### [EXERCISE INSTRUCTIONS]
Find the line that contains "orange diamond: (1015, 586)" in the entries below. Output it and each later line exactly, and nothing else.

[Object displacement listings]
········

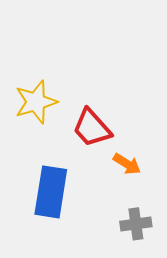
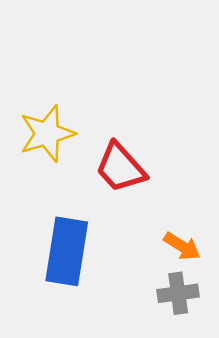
orange arrow: (127, 164) -> (182, 246), moved

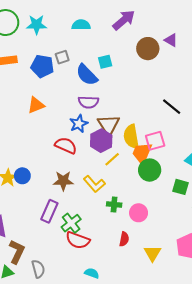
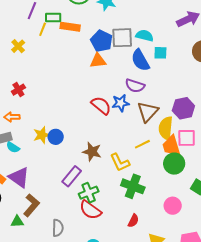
cyan semicircle: (81, 25) -> (145, 36), moved
gray square: (62, 57) -> (122, 38), size x1.6
orange triangle: (36, 105) -> (98, 61), moved
purple hexagon: (101, 141) -> (183, 108), moved
red semicircle: (66, 146) -> (101, 105), moved
orange trapezoid: (142, 153) -> (171, 146), turned -55
green cross: (114, 205) -> (133, 186), size x1.6
pink circle: (139, 213) -> (173, 206), moved
gray semicircle: (38, 269) -> (58, 228), moved

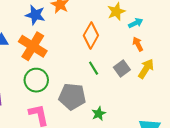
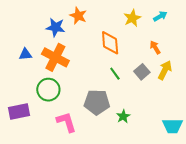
cyan arrow: (136, 23) -> (160, 16), moved
orange diamond: (91, 35) -> (110, 43), turned -30
green circle: (36, 80) -> (48, 90), moved

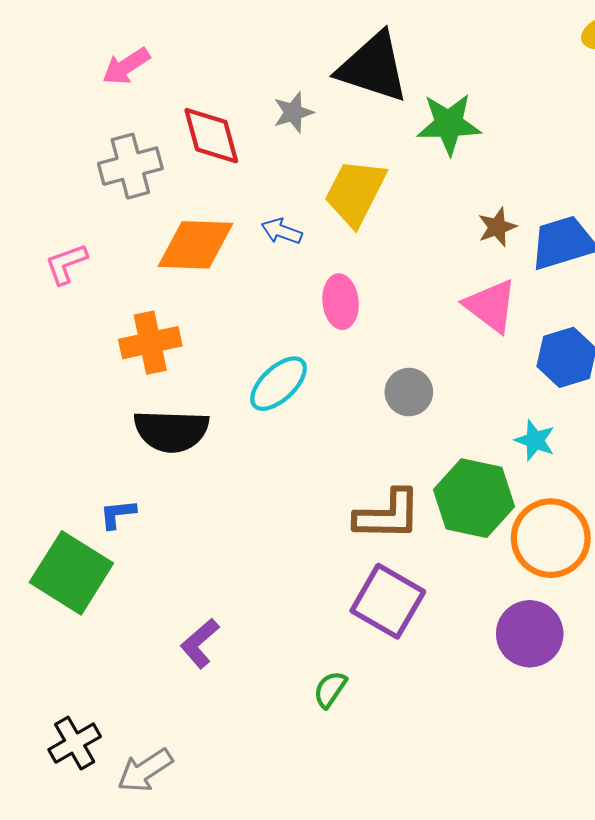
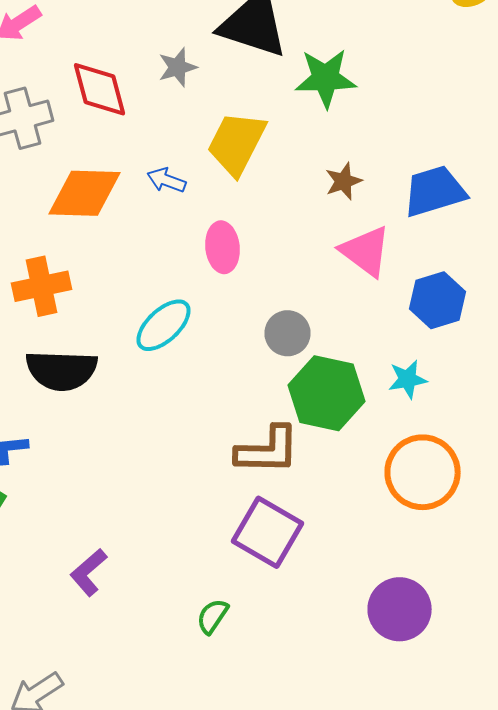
brown star: (497, 227) -> (344, 181), moved
cyan star: (535, 440) -> (408, 379), turned -30
green hexagon: (474, 498) -> (326, 393), moved
purple circle: (530, 634) -> (400, 609), moved

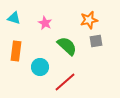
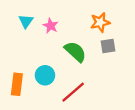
cyan triangle: (14, 18) -> (26, 21), moved, turned 48
orange rectangle: (16, 51) -> (17, 84), moved

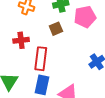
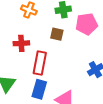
brown square: (56, 29) -> (57, 34), turned 32

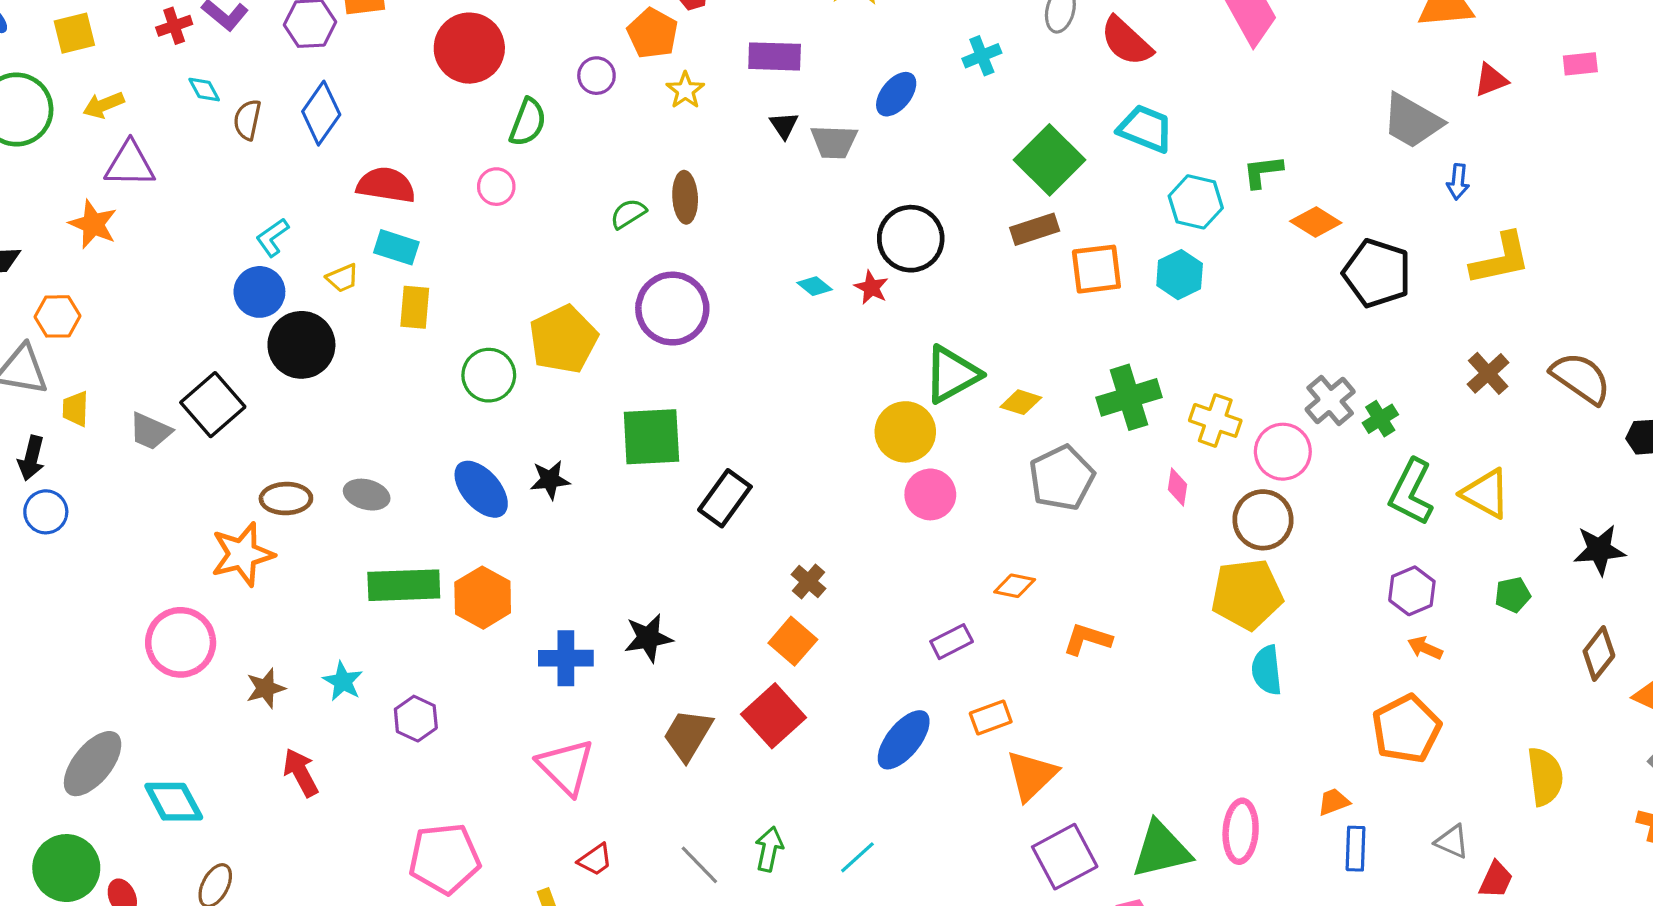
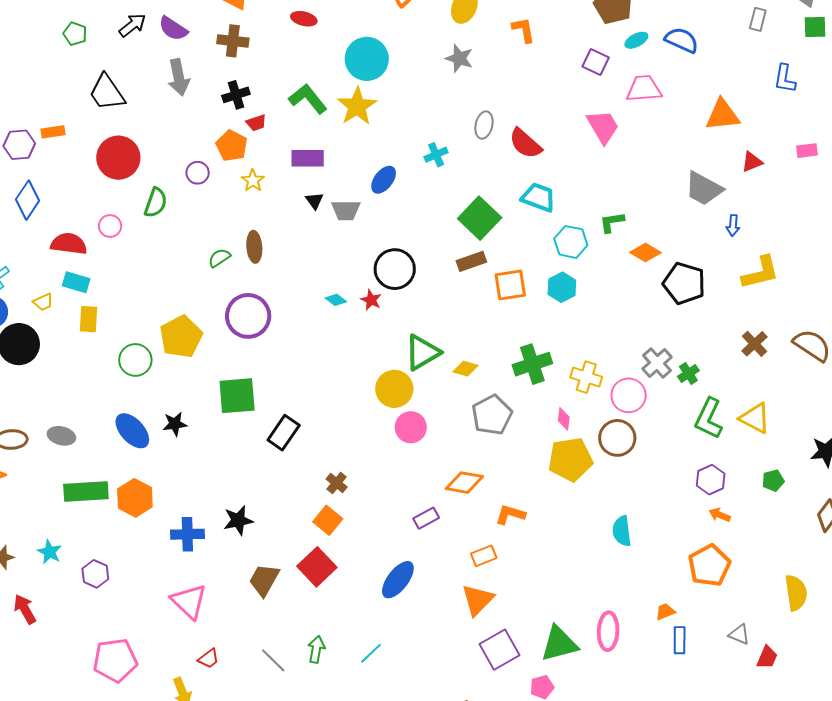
pink circle: (496, 187) -> (110, 226), moved
orange diamond: (1015, 586) -> (464, 483), size x1.5
yellow pentagon: (1247, 594) -> (570, 459), moved
orange rectangle: (991, 717) -> (484, 556), moved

········

### [ANSWER SPACE]
orange diamond: (1015, 586) -> (464, 483), size x1.5
yellow pentagon: (1247, 594) -> (570, 459), moved
orange rectangle: (991, 717) -> (484, 556), moved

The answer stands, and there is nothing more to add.